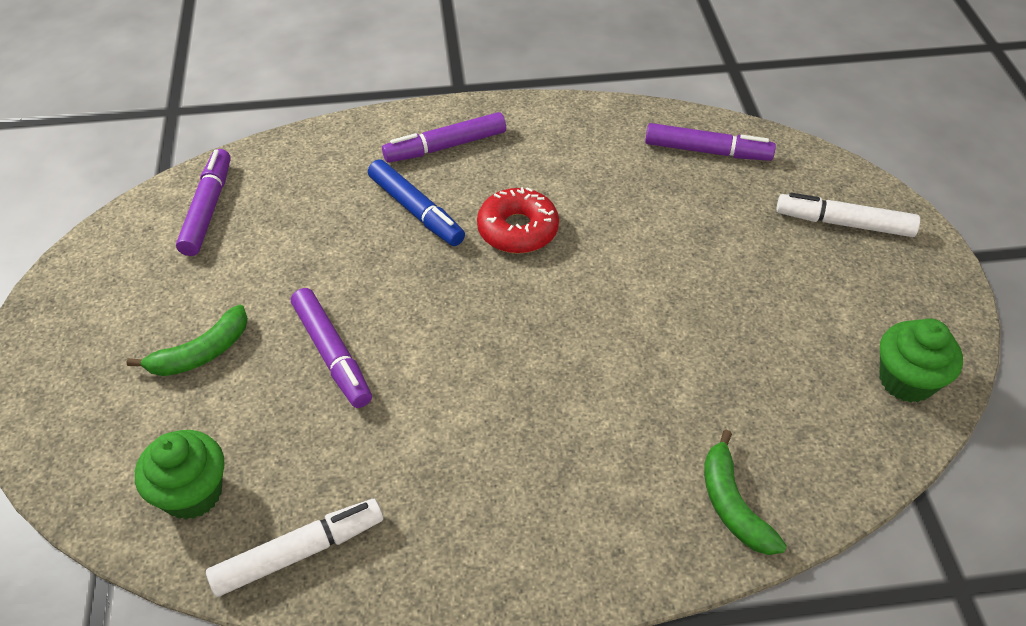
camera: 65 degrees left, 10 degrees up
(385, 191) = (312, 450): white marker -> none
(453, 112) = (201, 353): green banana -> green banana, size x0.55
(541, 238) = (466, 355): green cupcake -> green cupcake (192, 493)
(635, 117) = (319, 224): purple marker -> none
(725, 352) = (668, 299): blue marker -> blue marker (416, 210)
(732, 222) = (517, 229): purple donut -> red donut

- - -

▶ [EXERCISE DESCRIPTION] Gather up every line in the data above that contains the word "marker", copying each one.

▶ [EXERCISE RESPONSE]
(385, 191) = (312, 450): white marker -> none
(635, 117) = (319, 224): purple marker -> none
(725, 352) = (668, 299): blue marker -> blue marker (416, 210)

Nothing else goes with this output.